* _Exercise aim_
Select and copy each line in the rows below that contains the string "numericTimeSignature". Uppercase and lowercase letters must match.

*** Input for this task

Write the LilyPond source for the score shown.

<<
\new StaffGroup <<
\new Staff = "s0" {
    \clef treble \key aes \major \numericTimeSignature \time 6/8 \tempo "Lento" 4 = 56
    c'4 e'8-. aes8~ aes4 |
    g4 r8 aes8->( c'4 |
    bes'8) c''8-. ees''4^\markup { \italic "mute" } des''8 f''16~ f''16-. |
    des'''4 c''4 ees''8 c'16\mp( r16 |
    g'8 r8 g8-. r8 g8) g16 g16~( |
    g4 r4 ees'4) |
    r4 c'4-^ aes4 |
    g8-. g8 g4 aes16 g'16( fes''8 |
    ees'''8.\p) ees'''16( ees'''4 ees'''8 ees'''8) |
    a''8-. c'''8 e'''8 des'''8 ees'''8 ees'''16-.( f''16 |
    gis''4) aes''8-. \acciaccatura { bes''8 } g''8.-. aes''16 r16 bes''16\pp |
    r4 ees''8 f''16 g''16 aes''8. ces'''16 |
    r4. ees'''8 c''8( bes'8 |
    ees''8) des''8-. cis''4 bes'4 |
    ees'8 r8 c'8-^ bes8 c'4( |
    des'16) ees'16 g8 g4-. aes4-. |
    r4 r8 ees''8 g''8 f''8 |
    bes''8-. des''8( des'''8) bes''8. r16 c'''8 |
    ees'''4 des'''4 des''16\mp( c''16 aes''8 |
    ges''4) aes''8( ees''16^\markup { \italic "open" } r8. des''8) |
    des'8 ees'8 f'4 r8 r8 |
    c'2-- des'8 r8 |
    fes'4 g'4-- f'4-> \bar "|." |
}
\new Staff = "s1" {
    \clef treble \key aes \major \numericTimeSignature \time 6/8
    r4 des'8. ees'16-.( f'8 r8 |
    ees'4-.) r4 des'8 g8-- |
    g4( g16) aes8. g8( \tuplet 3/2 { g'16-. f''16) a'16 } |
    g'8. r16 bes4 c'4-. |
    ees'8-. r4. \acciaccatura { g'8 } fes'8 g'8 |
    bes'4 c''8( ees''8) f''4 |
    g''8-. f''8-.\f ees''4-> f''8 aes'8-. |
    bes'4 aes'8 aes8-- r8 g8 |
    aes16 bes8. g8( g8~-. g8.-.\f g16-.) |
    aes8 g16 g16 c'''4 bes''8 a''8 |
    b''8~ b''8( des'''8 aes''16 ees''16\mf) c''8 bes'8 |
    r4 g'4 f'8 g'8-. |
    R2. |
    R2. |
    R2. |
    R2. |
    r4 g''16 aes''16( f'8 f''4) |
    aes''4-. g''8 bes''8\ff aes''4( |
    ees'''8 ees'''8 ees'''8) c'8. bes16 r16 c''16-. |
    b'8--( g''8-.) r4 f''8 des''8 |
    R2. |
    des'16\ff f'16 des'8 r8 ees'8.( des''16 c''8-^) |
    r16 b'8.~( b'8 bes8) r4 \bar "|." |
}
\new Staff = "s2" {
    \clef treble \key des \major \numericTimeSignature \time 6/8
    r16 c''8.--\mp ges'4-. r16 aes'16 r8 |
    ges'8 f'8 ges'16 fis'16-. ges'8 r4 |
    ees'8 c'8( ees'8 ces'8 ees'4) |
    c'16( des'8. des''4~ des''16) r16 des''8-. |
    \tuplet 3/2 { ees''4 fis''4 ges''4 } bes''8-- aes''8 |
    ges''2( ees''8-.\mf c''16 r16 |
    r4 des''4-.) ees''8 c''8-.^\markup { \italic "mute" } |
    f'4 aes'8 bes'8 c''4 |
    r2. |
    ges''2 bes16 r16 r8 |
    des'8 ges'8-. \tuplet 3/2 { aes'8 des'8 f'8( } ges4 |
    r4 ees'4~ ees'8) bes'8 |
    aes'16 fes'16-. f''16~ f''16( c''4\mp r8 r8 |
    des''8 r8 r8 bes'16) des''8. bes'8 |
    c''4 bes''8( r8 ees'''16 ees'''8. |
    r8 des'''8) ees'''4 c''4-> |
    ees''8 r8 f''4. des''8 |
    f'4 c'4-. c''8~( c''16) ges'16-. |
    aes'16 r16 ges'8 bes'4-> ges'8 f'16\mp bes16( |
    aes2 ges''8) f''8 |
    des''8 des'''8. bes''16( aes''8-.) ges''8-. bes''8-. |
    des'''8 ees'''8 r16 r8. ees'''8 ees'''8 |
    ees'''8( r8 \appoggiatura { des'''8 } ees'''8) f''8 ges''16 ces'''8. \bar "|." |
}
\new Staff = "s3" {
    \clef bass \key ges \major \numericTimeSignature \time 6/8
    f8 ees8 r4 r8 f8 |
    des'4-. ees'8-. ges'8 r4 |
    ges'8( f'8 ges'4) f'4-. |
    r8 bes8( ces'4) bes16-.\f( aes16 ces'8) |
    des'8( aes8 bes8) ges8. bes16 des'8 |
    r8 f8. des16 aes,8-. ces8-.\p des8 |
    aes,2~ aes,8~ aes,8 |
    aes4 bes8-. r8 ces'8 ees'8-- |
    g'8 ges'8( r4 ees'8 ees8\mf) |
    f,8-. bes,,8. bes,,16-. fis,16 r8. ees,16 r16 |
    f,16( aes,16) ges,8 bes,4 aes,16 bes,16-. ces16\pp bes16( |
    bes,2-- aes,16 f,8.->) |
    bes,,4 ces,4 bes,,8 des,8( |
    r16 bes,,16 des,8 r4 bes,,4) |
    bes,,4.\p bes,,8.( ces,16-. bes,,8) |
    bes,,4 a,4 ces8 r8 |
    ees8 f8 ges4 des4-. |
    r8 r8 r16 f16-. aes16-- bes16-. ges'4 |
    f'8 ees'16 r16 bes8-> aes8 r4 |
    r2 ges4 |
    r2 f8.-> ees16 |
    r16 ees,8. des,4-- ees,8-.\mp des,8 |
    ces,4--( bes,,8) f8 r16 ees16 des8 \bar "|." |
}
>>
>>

******

* _Task result_
    \clef treble \key aes \major \numericTimeSignature \time 6/8 \tempo "Lento" 4 = 56
    \clef treble \key aes \major \numericTimeSignature \time 6/8
    \clef treble \key des \major \numericTimeSignature \time 6/8
    \clef bass \key ges \major \numericTimeSignature \time 6/8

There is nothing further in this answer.